__Exercise directions__. The number of lines holding the string "hourglass" is all that is wanted; count them in the records below.

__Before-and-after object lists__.
::::
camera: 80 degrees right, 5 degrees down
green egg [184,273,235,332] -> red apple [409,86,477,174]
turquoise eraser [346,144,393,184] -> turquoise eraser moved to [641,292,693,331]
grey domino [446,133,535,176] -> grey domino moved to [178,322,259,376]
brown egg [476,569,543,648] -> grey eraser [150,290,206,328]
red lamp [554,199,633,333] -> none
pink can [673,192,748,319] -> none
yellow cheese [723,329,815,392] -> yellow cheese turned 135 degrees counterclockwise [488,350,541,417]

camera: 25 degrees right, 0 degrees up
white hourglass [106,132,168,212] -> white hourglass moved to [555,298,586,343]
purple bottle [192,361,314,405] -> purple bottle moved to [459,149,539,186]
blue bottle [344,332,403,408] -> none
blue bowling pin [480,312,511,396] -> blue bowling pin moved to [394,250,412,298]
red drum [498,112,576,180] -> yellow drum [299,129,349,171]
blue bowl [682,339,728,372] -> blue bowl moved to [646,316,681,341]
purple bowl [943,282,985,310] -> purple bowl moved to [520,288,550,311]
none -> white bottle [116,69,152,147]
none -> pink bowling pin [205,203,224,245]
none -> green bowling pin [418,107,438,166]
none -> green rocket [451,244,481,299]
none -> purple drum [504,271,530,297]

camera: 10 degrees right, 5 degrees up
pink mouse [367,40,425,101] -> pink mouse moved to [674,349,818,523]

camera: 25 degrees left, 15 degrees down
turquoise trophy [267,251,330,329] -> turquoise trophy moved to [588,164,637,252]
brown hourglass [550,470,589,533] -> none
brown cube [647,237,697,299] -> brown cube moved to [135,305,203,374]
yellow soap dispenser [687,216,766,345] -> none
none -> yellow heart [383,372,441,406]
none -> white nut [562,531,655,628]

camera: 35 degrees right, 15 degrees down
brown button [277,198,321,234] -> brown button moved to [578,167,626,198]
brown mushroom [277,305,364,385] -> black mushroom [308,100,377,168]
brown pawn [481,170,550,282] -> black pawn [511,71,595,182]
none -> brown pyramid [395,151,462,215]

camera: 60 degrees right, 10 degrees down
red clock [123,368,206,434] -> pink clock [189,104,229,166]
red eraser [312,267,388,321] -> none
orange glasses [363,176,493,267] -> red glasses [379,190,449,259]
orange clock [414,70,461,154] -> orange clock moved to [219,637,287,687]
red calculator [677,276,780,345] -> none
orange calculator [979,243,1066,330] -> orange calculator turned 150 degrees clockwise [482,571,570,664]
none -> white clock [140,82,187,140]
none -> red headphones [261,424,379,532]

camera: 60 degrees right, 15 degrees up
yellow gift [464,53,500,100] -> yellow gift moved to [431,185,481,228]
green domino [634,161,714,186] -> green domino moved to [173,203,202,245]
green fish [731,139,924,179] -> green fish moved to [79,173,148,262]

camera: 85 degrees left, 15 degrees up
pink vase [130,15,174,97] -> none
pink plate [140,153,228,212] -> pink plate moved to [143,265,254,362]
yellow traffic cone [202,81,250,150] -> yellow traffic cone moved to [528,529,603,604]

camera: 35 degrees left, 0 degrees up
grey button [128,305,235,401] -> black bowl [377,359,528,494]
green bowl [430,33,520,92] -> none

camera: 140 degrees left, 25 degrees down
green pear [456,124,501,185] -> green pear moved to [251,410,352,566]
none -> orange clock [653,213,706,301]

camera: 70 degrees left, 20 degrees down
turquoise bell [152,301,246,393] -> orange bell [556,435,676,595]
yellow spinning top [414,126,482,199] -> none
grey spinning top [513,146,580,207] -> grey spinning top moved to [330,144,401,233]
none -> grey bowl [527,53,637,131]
::::
__Result of the task__. 2